# Required work
Every line containing the word "soap" must be pulled from the records.

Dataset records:
== Segment start ==

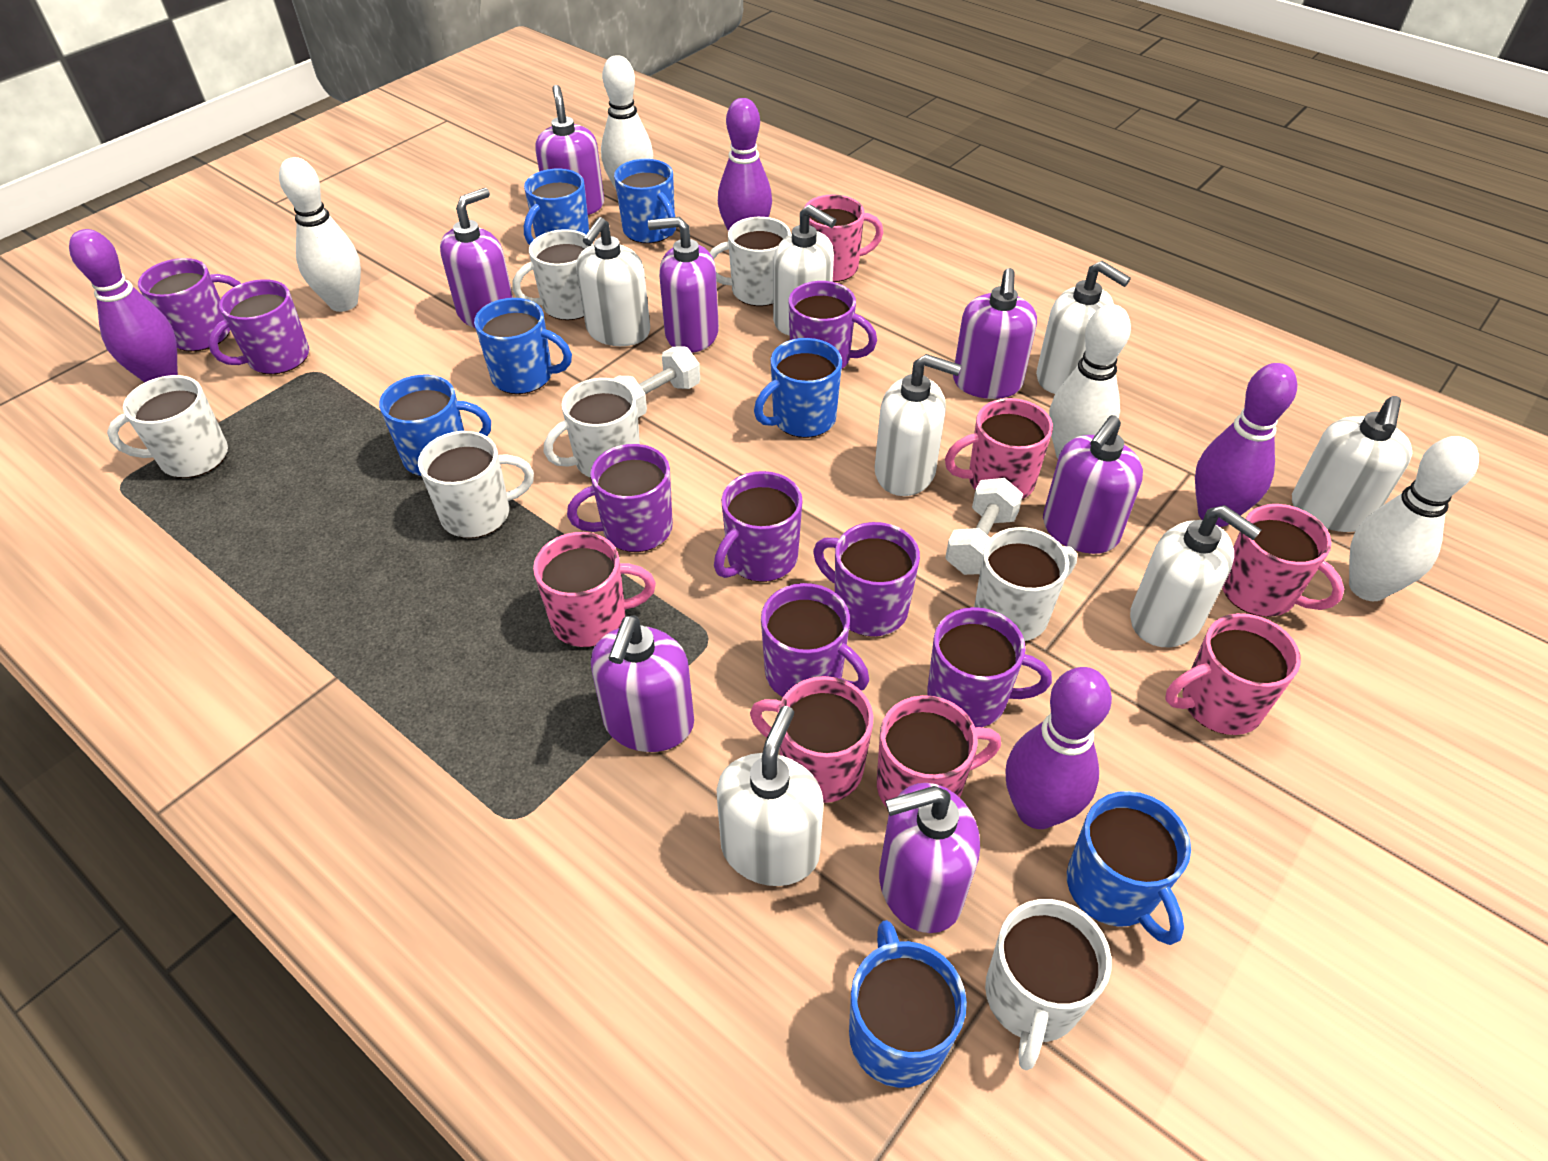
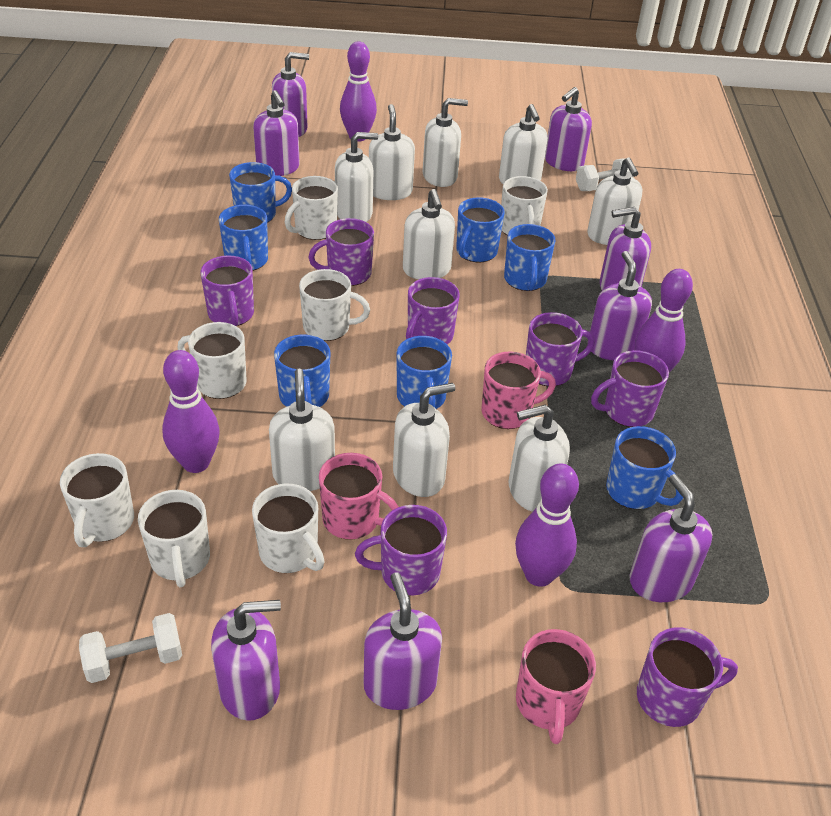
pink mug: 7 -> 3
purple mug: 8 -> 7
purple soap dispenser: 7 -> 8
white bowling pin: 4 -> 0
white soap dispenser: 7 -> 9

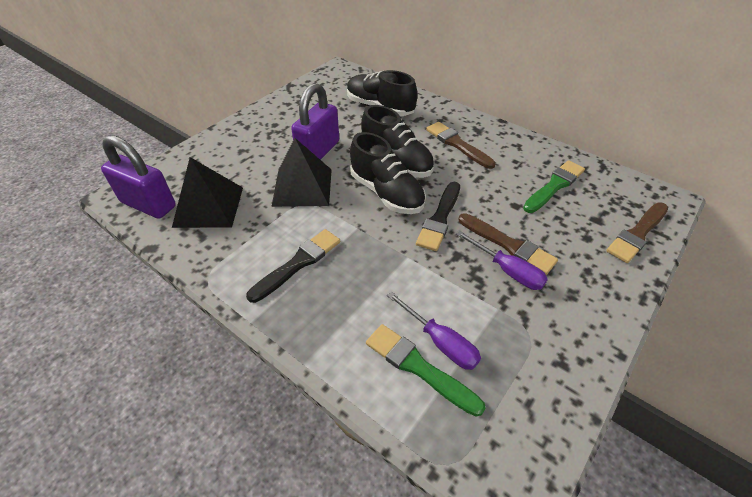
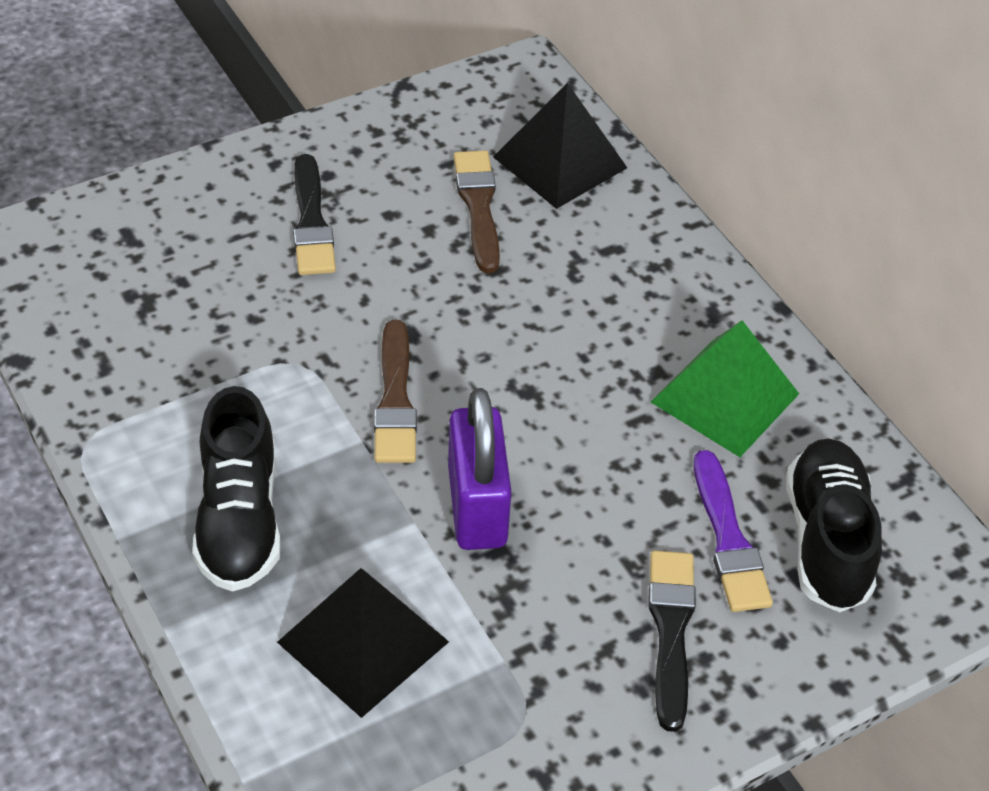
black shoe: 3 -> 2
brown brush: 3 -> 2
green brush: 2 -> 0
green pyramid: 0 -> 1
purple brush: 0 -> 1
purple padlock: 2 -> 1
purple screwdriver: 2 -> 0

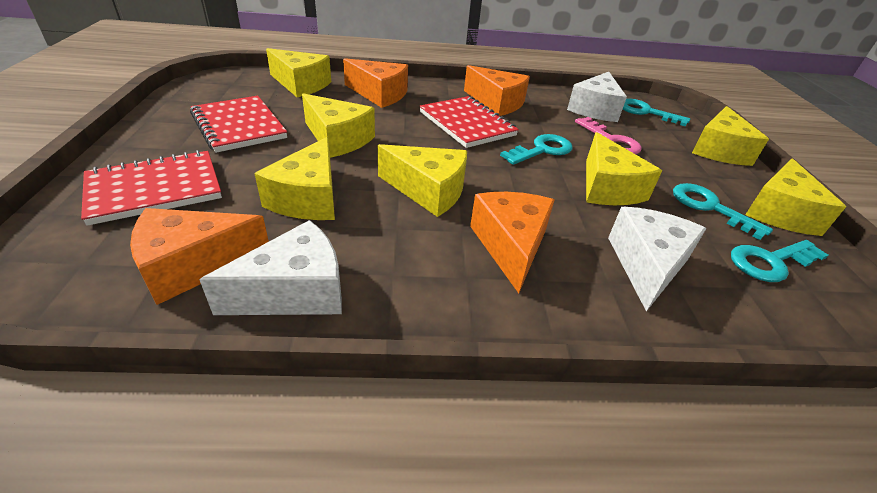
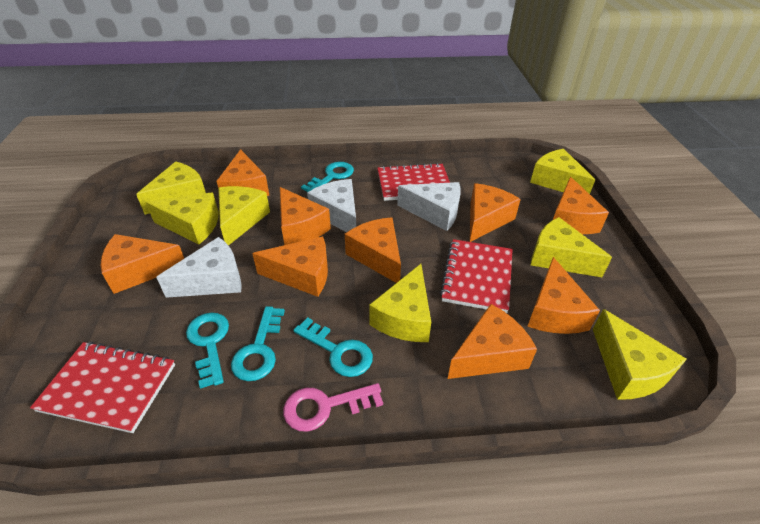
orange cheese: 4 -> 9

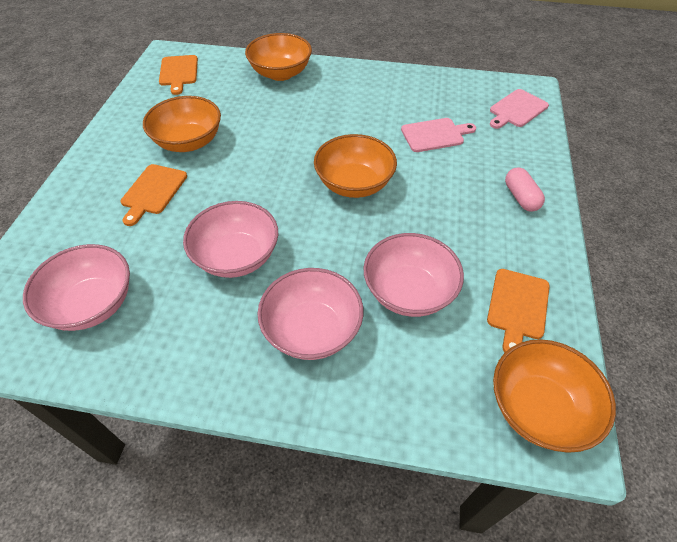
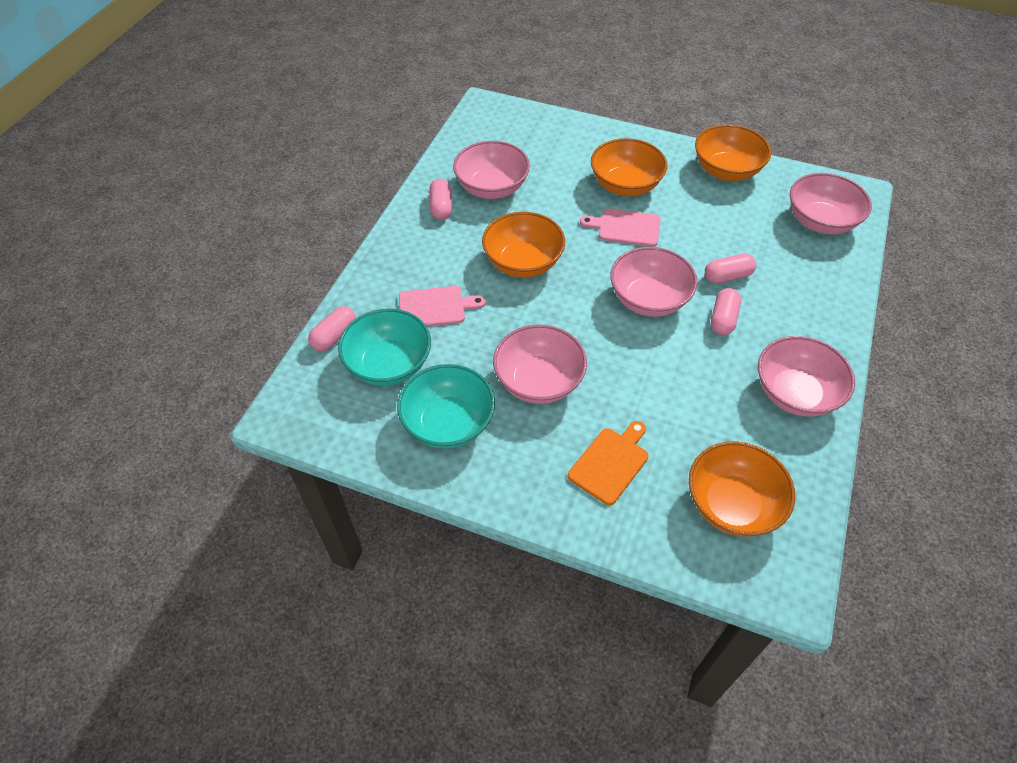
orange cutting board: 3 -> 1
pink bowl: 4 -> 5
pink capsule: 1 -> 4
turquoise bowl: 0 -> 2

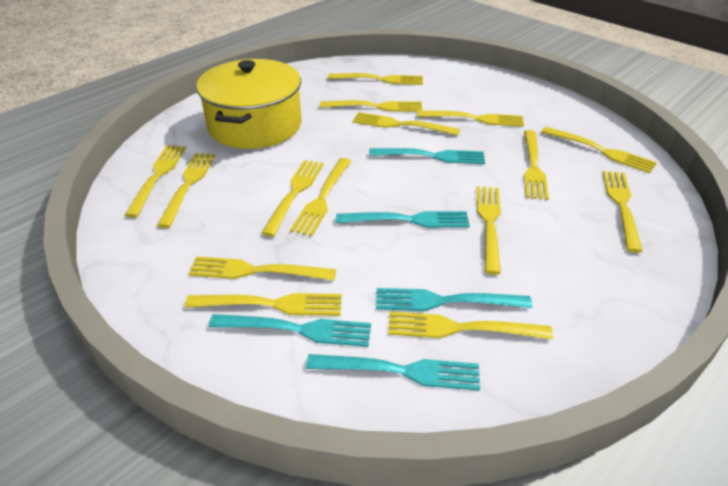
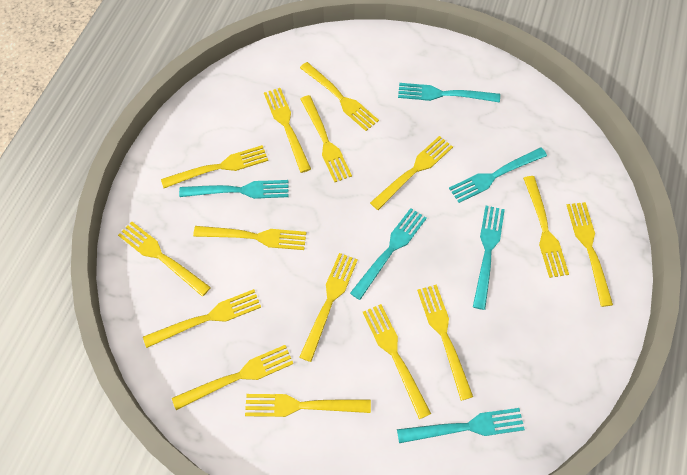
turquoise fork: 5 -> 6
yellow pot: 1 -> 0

== Segment end ==

# Solution to the problem
purple soap dispenser: 7 -> 8
white soap dispenser: 7 -> 9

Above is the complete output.